WHAT THE TASK REQUIRES -> Word for word, restate each of the entries below, and drop every picture.

Colored geometric primitive data

####

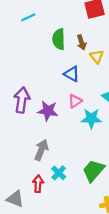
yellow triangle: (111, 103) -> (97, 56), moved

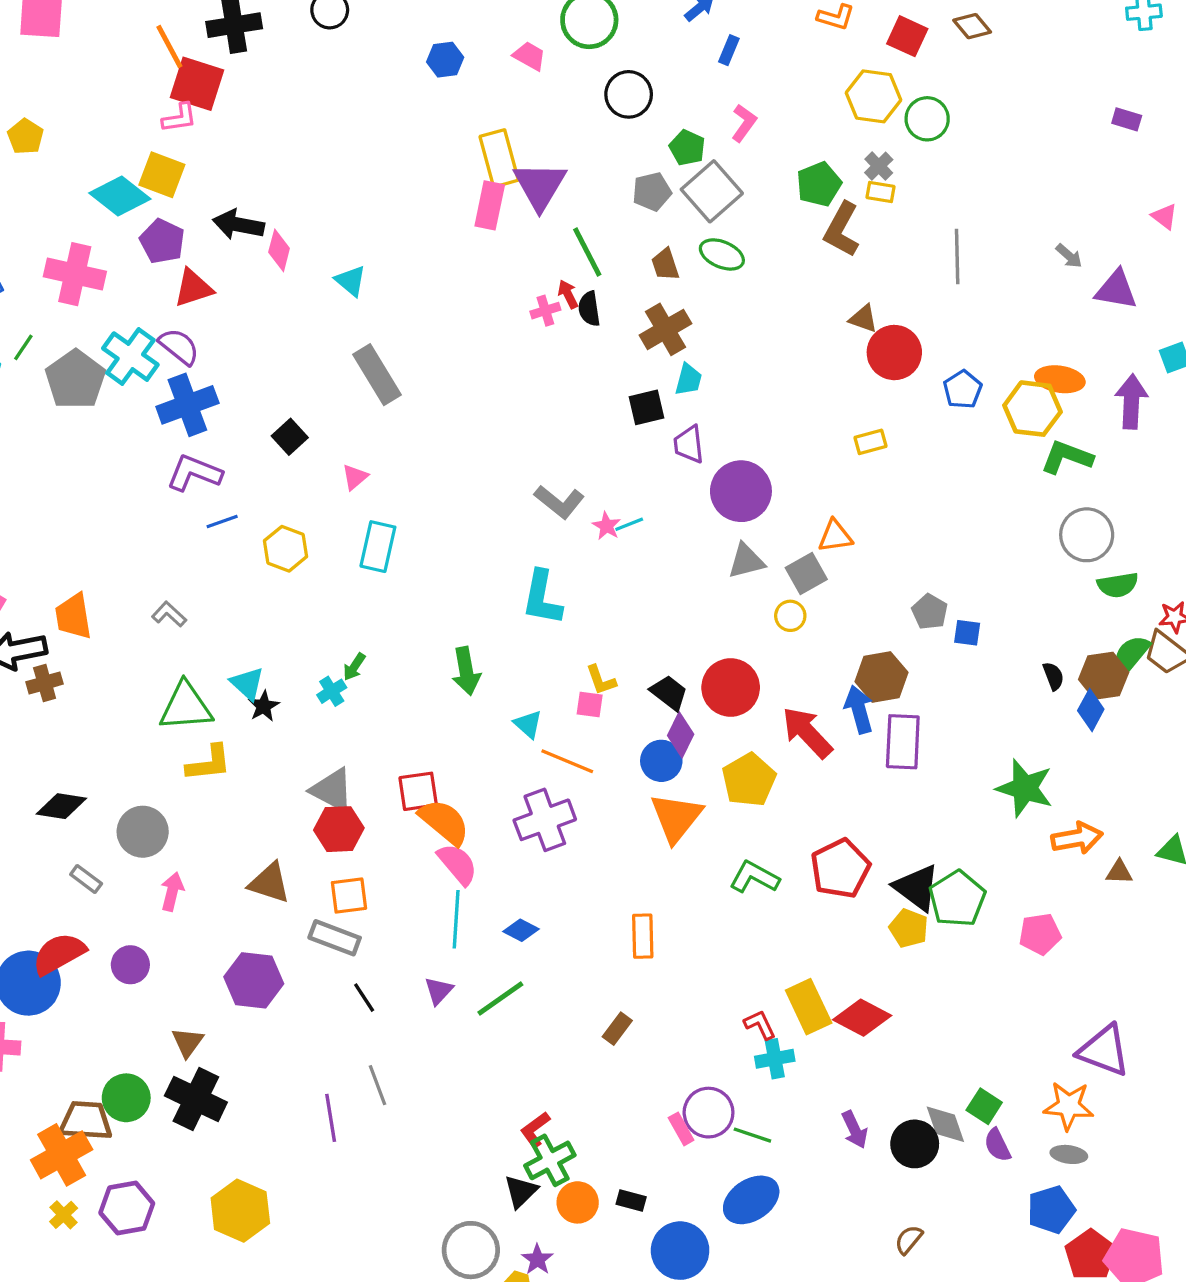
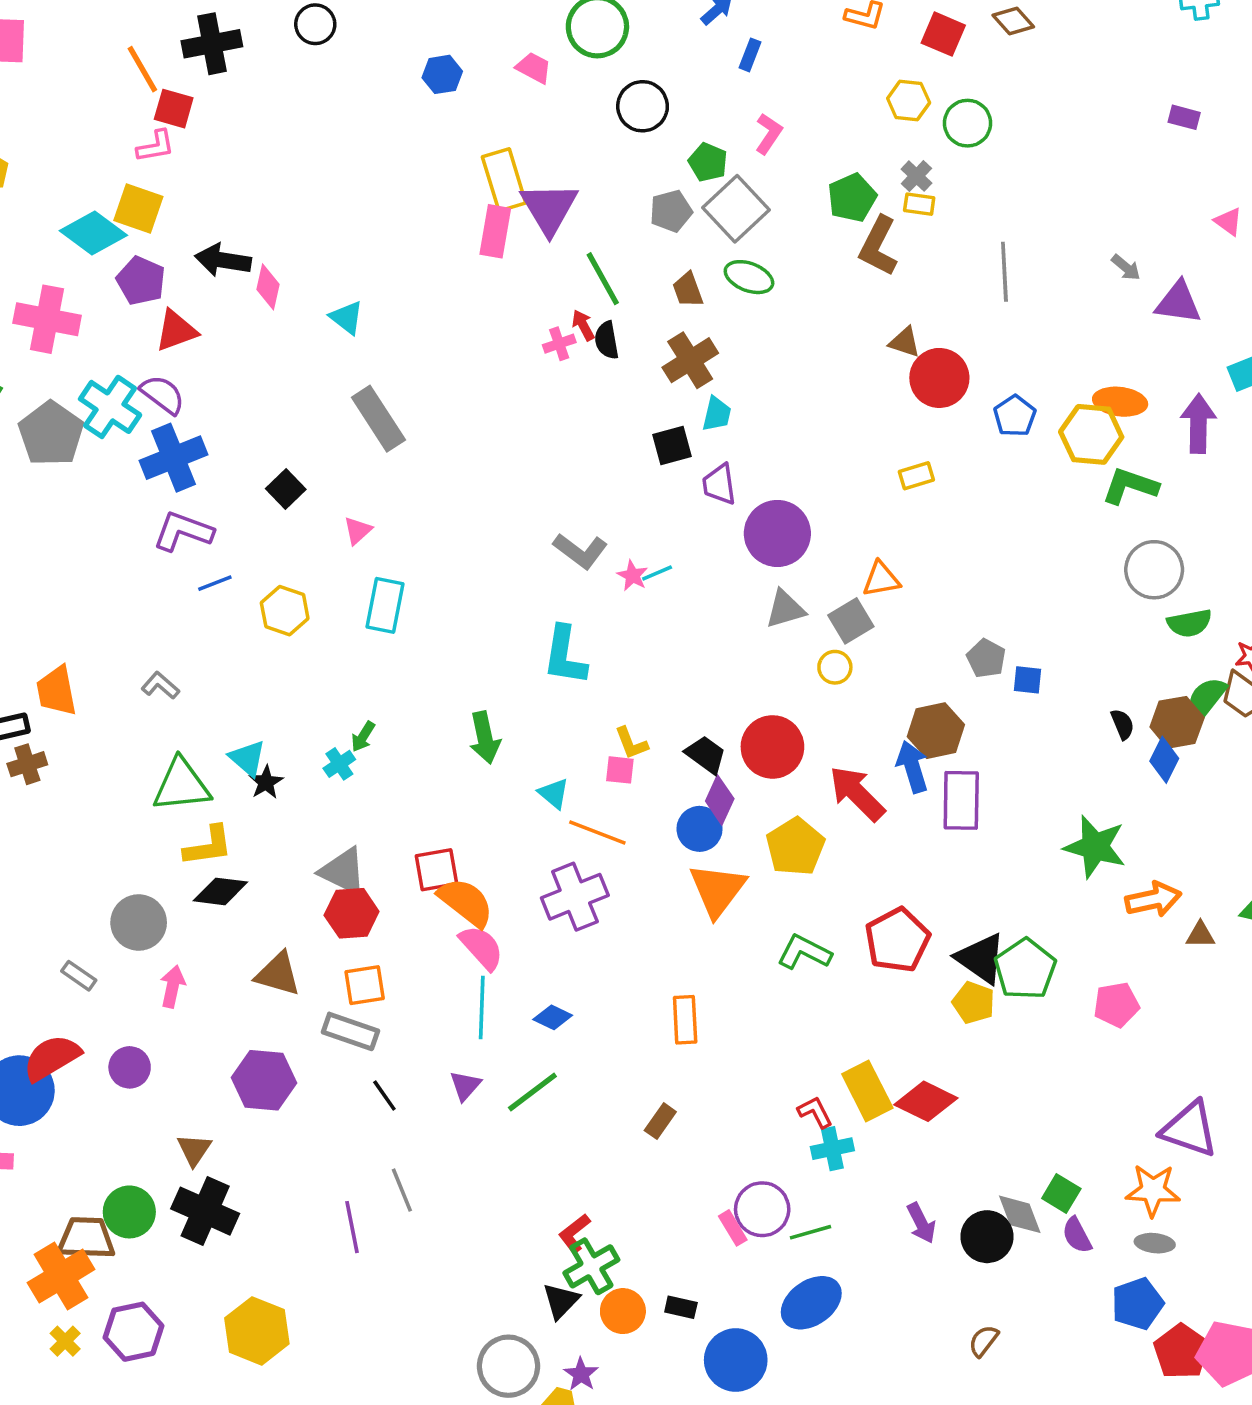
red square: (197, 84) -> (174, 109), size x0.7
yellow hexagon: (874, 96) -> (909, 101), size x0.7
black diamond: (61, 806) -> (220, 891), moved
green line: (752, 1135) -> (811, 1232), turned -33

####

ANSWER SPACE ->
yellow triangle: (111, 103) -> (97, 56), moved

red square: (197, 84) -> (174, 109), size x0.7
yellow hexagon: (874, 96) -> (909, 101), size x0.7
black diamond: (61, 806) -> (220, 891), moved
green line: (752, 1135) -> (811, 1232), turned -33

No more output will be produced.